Exercise directions:
When you find the line with "pos2: [1022, 410]" among the records below, reproduce it and each line after it exactly, ending with the line with "after: étoile (orange)".

Dataset items:

=== Begin Enclosure ===

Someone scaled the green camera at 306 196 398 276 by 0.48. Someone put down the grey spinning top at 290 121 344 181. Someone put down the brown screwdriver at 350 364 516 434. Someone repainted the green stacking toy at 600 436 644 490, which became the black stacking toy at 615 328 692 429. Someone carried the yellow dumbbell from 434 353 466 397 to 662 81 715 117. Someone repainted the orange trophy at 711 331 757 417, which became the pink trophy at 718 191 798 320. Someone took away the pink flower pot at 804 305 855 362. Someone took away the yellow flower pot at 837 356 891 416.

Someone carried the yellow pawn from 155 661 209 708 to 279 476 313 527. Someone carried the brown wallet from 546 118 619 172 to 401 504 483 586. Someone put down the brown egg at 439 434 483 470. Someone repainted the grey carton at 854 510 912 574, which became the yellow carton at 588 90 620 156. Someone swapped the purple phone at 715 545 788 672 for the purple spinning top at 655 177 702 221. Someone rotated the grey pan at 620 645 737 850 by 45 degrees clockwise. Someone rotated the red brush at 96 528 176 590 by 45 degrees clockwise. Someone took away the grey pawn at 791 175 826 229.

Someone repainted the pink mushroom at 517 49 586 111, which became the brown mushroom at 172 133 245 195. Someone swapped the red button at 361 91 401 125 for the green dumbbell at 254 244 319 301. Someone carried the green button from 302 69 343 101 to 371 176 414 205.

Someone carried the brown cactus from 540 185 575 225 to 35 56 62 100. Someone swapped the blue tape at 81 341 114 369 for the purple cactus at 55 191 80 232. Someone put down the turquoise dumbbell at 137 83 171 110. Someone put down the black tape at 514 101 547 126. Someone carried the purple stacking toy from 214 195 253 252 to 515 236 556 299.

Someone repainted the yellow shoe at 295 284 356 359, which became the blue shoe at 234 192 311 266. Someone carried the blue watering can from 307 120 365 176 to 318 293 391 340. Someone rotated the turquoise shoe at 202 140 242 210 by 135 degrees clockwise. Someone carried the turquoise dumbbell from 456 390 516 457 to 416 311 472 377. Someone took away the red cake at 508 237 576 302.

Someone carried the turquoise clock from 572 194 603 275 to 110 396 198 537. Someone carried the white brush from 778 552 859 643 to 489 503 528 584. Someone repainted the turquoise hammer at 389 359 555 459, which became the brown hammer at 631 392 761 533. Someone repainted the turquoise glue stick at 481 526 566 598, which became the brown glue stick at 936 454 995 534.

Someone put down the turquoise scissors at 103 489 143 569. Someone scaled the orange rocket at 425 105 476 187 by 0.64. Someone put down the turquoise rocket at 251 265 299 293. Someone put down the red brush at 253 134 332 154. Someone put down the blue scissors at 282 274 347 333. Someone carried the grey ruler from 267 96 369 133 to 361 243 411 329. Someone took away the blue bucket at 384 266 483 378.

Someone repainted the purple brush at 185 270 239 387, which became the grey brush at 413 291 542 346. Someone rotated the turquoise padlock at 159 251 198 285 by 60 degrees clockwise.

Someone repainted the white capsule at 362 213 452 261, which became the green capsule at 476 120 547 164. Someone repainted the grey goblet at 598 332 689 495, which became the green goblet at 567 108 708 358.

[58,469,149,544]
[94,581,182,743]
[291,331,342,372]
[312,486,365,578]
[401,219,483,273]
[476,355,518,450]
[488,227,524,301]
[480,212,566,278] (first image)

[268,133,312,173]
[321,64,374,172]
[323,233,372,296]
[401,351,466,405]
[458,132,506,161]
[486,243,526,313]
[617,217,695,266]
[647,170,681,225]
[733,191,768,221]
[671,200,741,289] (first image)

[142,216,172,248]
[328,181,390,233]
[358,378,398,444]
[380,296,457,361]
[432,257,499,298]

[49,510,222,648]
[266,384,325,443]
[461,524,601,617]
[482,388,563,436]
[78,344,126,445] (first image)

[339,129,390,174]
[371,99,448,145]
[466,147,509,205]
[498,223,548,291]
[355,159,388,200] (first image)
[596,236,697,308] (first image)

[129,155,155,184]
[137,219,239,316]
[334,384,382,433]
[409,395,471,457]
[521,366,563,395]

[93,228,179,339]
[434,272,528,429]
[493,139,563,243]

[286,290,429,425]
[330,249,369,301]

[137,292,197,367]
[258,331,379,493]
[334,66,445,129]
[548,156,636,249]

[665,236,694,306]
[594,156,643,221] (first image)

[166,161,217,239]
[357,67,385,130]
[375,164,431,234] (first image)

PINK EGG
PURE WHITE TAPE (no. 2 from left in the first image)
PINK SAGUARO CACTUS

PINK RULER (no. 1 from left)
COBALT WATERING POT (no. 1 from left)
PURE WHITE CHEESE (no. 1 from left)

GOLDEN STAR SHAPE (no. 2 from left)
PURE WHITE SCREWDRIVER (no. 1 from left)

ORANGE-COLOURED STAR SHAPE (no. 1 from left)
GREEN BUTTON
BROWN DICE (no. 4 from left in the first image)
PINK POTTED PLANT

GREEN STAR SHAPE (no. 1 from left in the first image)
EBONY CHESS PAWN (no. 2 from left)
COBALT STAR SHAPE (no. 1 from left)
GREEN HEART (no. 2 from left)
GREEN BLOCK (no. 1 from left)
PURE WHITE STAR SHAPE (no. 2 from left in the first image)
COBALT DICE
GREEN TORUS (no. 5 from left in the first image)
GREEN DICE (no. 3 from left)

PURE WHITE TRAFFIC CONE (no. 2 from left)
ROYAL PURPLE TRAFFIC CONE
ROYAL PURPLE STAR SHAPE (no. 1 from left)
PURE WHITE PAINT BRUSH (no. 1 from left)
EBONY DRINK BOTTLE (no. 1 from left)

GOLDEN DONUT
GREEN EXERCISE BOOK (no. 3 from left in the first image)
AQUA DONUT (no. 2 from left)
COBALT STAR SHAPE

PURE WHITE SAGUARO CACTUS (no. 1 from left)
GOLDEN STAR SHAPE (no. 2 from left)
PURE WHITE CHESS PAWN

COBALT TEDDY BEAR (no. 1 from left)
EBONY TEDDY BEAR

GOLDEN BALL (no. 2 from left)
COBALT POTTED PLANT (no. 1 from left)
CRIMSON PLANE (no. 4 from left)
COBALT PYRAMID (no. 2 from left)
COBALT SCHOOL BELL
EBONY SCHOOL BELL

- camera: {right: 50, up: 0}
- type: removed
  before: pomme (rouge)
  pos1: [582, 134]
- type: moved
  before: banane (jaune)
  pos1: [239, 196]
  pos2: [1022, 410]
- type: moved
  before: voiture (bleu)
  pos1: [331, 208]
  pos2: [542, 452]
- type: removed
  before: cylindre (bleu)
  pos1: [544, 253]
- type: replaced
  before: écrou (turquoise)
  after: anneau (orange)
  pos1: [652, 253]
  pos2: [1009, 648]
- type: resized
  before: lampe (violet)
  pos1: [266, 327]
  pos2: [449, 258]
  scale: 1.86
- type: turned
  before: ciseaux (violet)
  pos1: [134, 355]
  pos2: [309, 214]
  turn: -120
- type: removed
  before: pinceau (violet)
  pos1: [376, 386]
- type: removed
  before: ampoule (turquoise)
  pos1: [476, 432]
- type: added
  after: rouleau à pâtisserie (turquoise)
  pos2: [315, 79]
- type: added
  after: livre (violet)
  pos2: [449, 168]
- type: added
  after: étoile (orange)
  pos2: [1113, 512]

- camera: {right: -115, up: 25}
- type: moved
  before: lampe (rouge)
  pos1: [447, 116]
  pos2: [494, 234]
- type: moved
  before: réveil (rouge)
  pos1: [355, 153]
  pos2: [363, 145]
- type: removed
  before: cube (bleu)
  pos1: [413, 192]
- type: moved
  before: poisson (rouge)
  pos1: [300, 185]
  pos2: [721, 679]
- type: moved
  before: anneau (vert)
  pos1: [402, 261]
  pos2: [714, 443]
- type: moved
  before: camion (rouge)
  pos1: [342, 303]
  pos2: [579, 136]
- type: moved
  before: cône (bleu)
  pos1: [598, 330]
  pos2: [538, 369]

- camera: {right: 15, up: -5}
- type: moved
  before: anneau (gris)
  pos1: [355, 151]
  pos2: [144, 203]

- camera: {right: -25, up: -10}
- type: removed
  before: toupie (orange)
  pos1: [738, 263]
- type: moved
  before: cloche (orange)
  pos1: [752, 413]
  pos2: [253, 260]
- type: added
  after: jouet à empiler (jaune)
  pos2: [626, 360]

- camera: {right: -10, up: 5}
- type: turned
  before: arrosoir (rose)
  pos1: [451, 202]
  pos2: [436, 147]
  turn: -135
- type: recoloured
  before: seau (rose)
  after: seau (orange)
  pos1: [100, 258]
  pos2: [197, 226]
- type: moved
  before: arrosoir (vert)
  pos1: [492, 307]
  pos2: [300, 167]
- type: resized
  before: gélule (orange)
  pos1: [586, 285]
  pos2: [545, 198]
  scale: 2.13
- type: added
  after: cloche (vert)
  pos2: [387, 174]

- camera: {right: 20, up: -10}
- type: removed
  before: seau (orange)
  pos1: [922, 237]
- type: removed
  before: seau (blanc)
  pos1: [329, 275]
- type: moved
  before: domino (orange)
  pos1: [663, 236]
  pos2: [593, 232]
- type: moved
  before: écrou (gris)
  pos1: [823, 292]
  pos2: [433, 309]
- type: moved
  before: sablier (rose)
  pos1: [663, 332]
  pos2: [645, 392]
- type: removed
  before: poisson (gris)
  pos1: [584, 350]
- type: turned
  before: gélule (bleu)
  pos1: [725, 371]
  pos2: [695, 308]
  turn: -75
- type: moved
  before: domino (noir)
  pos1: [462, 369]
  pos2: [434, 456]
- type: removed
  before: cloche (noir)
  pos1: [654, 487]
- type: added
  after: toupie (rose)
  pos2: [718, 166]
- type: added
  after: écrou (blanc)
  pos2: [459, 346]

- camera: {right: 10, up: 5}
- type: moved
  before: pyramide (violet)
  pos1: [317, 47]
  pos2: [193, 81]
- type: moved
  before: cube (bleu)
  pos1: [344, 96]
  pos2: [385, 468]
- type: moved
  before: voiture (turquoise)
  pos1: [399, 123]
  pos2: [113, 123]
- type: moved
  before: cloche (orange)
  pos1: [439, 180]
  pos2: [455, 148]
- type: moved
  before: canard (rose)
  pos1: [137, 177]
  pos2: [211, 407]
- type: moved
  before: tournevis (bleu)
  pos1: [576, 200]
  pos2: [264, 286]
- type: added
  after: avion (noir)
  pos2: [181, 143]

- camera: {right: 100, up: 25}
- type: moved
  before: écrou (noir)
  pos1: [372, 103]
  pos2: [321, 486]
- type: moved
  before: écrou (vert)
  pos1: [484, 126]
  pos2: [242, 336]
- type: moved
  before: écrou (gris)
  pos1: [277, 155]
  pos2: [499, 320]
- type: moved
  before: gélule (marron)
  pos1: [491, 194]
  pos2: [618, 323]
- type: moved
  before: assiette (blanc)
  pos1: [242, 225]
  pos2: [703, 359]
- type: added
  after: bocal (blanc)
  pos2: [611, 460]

=== End Enclosure ===

Final answer:
  pos2: [1022, 410]
- type: moved
  before: voiture (bleu)
  pos1: [331, 208]
  pos2: [542, 452]
- type: removed
  before: cylindre (bleu)
  pos1: [544, 253]
- type: replaced
  before: écrou (turquoise)
  after: anneau (orange)
  pos1: [652, 253]
  pos2: [1009, 648]
- type: resized
  before: lampe (violet)
  pos1: [266, 327]
  pos2: [449, 258]
  scale: 1.86
- type: turned
  before: ciseaux (violet)
  pos1: [134, 355]
  pos2: [309, 214]
  turn: -120
- type: removed
  before: pinceau (violet)
  pos1: [376, 386]
- type: removed
  before: ampoule (turquoise)
  pos1: [476, 432]
- type: added
  after: rouleau à pâtisserie (turquoise)
  pos2: [315, 79]
- type: added
  after: livre (violet)
  pos2: [449, 168]
- type: added
  after: étoile (orange)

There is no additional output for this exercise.